=== Section Start ===

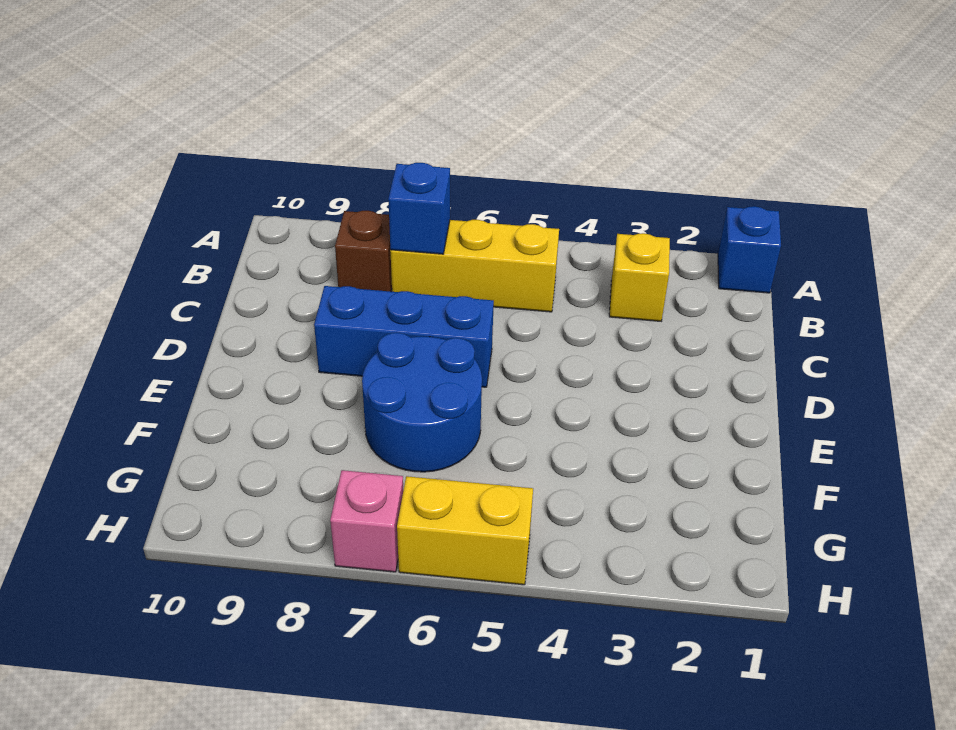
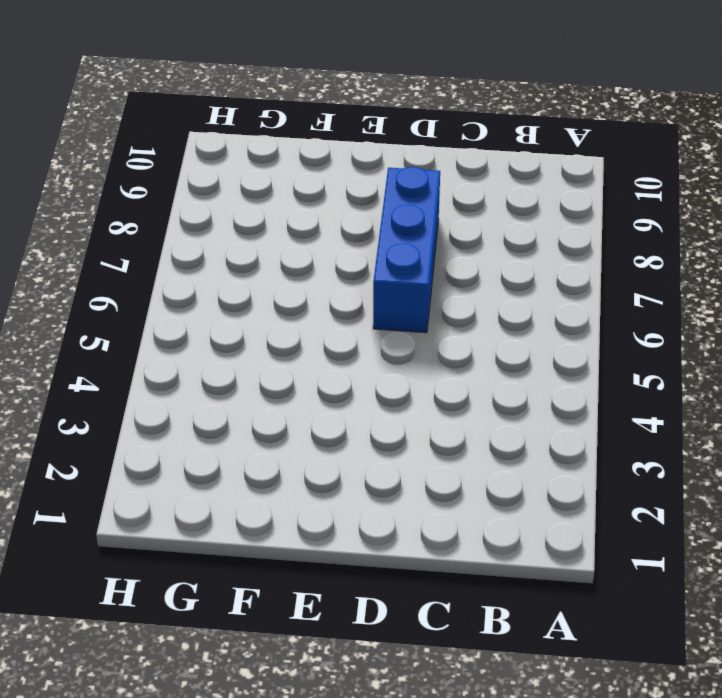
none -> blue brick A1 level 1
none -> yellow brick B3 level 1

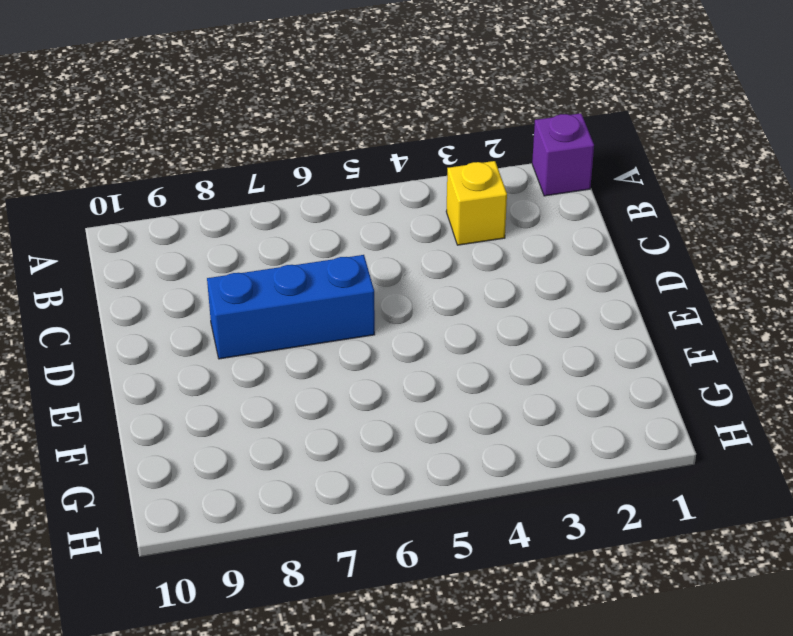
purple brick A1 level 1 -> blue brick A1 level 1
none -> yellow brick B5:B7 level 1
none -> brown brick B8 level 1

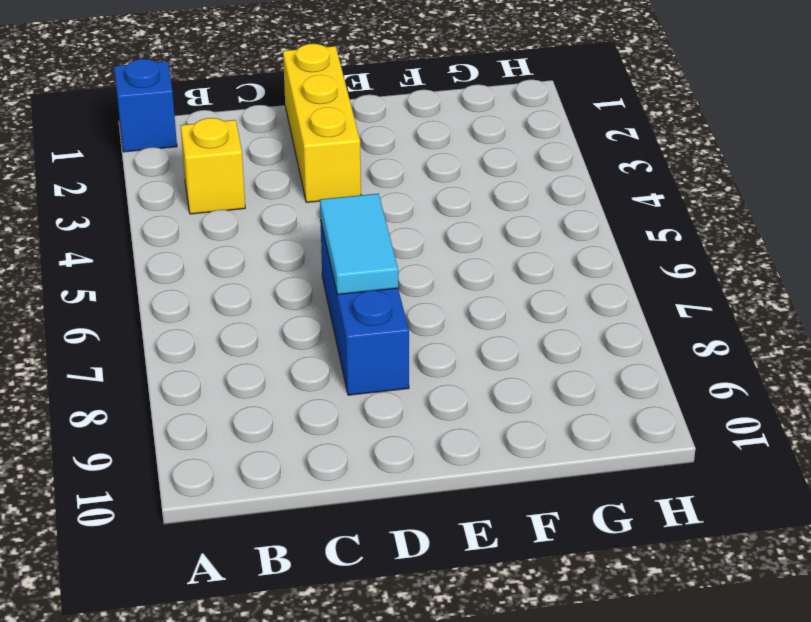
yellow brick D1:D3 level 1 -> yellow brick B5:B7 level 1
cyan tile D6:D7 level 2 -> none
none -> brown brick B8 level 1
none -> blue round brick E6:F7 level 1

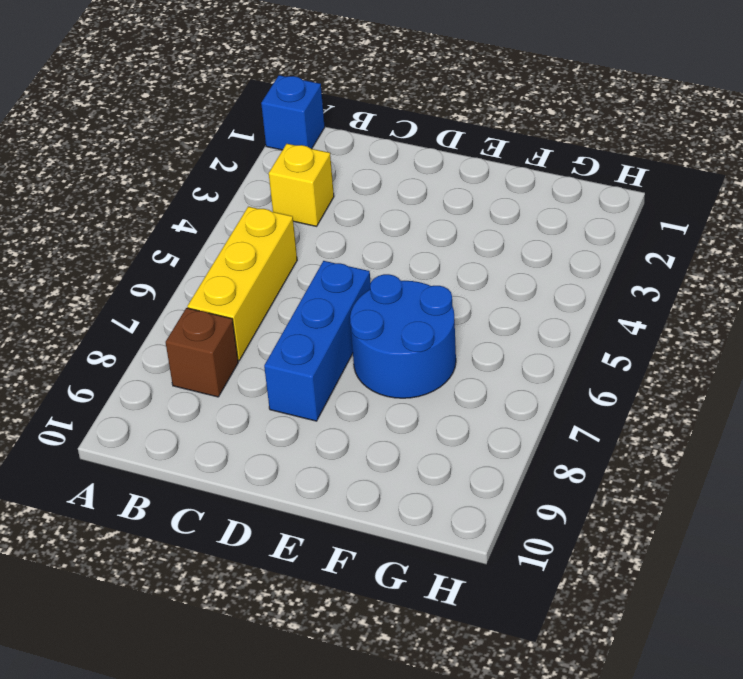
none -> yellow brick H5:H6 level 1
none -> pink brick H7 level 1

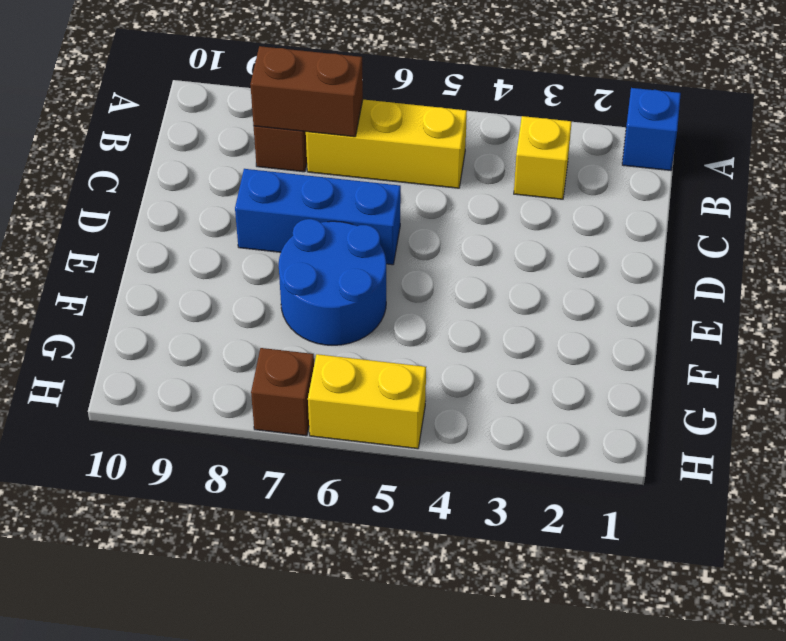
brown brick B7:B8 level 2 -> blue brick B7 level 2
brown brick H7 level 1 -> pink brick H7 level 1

=== Section End ===

Work required:
Reproduce the material above exactly but drop all images.

Response area:
none -> blue brick A1 level 1
none -> yellow brick B3 level 1

purple brick A1 level 1 -> blue brick A1 level 1
none -> yellow brick B5:B7 level 1
none -> brown brick B8 level 1

yellow brick D1:D3 level 1 -> yellow brick B5:B7 level 1
cyan tile D6:D7 level 2 -> none
none -> brown brick B8 level 1
none -> blue round brick E6:F7 level 1

none -> yellow brick H5:H6 level 1
none -> pink brick H7 level 1

brown brick B7:B8 level 2 -> blue brick B7 level 2
brown brick H7 level 1 -> pink brick H7 level 1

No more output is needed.